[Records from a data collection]
— BEGIN —

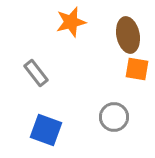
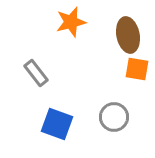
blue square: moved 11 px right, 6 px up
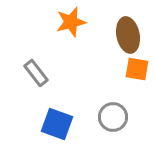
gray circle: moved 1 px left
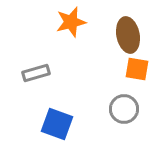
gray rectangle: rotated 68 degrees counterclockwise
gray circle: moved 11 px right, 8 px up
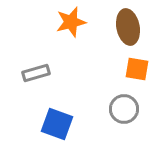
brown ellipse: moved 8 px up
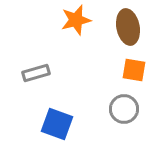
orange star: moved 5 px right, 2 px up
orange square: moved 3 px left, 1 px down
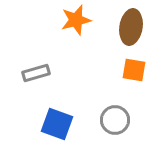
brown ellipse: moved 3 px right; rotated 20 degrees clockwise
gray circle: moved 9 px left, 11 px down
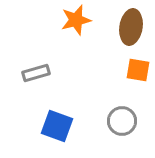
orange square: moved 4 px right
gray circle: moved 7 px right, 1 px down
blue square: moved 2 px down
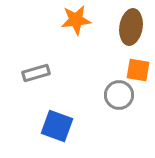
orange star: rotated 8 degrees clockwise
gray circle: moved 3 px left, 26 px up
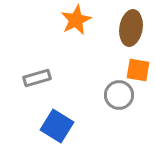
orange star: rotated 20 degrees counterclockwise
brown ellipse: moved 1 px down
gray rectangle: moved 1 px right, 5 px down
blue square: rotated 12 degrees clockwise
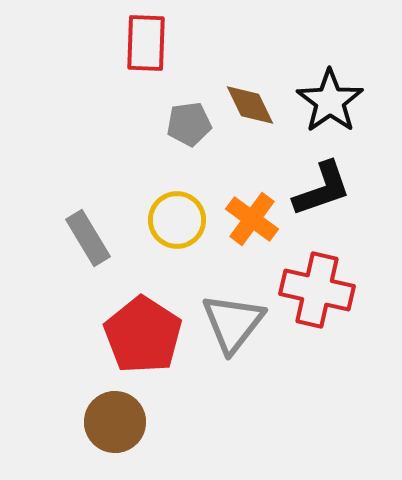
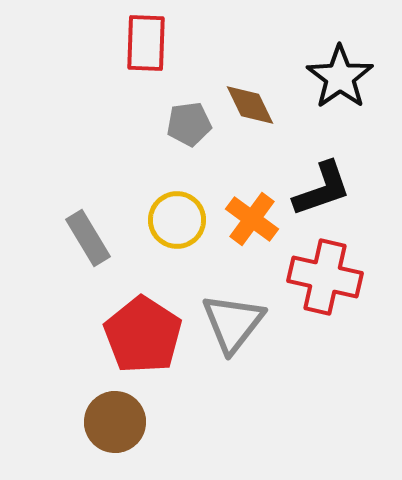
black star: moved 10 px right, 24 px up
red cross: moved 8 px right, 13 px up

— END —

• _STATED TASK_
Write out the rows again with "gray circle" changed to "green circle" wherever it occurs, leaving everything else the same and leaving out the pictures.

• _FINAL RESULT_
blue square: moved 11 px right, 6 px up
green circle: moved 1 px left
gray rectangle: rotated 68 degrees counterclockwise
green circle: moved 11 px right, 8 px up
brown ellipse: moved 8 px up
orange star: moved 5 px right, 2 px up
orange square: moved 3 px left, 1 px down
brown ellipse: moved 3 px right; rotated 20 degrees clockwise
green circle: moved 9 px left, 11 px down
orange square: moved 4 px right
green circle: moved 7 px right, 1 px down
blue square: moved 2 px down
orange star: rotated 8 degrees clockwise
green circle: moved 3 px left, 26 px up
orange star: rotated 20 degrees counterclockwise
brown ellipse: moved 1 px down
gray rectangle: moved 1 px right, 5 px down
blue square: rotated 12 degrees clockwise
black star: moved 10 px right, 24 px up
red cross: moved 8 px right, 13 px up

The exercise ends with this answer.